Problem to work on → Pull every line containing "stained" from the entries.

Material for the task →
(begin)

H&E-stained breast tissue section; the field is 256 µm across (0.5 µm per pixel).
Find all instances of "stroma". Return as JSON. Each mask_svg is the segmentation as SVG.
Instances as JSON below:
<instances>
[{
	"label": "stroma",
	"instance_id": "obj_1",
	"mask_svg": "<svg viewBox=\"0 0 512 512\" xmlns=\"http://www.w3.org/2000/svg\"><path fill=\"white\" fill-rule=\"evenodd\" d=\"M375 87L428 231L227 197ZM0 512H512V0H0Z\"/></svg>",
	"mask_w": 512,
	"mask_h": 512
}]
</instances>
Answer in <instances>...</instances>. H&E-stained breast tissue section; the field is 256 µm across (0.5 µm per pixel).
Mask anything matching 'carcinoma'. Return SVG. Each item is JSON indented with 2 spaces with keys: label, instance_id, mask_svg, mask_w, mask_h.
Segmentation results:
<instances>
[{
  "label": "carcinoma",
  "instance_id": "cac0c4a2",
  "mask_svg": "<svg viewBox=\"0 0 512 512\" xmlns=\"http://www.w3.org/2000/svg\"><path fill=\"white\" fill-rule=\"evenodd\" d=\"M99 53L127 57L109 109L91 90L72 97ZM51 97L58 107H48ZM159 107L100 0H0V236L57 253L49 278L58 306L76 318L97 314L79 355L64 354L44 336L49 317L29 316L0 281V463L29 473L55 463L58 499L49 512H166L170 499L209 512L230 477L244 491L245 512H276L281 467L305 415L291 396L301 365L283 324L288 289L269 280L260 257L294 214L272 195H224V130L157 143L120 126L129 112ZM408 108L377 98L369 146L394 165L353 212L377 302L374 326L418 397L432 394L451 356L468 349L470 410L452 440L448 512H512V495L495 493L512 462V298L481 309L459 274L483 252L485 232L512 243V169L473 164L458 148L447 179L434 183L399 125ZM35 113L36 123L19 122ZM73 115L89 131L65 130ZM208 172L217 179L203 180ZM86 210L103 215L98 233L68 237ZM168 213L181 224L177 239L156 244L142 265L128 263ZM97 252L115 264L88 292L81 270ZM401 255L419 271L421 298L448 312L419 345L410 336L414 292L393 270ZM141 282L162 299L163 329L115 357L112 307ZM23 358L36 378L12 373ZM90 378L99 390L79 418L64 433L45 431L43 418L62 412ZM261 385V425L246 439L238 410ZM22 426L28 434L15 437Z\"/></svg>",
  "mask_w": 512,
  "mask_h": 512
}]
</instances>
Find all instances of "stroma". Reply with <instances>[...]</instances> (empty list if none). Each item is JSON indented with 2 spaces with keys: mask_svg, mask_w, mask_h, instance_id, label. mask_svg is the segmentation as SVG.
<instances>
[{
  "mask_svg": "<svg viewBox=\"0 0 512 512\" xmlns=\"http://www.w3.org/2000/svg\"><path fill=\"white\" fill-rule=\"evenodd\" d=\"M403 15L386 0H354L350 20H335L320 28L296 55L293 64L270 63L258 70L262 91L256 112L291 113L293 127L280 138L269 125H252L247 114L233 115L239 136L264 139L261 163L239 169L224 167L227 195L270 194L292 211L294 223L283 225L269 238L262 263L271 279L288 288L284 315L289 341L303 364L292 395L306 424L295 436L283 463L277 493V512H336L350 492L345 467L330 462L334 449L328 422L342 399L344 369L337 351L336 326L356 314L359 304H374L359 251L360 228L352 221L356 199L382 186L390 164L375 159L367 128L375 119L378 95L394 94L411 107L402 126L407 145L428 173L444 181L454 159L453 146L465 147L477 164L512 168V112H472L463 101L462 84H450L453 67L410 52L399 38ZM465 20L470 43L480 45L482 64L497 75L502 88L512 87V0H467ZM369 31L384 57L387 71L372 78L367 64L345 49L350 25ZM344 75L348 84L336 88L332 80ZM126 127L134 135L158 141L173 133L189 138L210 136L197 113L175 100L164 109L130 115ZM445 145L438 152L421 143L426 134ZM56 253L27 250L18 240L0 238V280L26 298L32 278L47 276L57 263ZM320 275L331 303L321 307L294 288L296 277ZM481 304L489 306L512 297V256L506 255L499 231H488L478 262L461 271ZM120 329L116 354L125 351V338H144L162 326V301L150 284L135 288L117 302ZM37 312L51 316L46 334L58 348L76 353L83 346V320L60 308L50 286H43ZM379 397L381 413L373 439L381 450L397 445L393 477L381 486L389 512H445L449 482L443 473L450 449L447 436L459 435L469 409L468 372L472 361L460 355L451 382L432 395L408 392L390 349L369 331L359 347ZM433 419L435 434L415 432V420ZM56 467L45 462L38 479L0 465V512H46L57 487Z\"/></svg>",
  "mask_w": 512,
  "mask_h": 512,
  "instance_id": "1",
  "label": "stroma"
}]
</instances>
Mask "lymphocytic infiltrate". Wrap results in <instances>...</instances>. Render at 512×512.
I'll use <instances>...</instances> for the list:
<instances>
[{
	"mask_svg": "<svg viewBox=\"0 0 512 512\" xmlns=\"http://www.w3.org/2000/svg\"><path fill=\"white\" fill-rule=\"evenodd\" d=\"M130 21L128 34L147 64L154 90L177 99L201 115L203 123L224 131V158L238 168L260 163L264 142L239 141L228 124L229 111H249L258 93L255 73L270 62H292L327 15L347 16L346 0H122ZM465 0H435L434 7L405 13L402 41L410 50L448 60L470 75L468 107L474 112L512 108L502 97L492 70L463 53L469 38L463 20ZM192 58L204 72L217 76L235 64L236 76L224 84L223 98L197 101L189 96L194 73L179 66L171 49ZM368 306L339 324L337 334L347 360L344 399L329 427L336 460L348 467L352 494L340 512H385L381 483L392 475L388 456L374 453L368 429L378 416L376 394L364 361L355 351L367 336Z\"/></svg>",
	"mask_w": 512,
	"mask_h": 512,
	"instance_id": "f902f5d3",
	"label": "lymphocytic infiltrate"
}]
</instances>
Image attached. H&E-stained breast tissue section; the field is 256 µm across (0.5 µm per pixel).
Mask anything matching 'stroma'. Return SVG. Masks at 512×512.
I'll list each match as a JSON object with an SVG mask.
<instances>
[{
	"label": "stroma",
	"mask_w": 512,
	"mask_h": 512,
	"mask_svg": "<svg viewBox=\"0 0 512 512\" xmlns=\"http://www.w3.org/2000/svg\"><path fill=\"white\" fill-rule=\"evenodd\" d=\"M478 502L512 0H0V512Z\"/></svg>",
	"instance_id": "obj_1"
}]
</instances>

(end)

Complete answer →
H&E-stained breast tissue section; the field is 256 µm across (0.5 µm per pixel).
Answer in <instances>...</instances>. H&E-stained breast tissue section; the field is 256 µm across (0.5 µm per pixel).
Image attached. H&E-stained breast tissue section; the field is 256 µm across (0.5 µm per pixel).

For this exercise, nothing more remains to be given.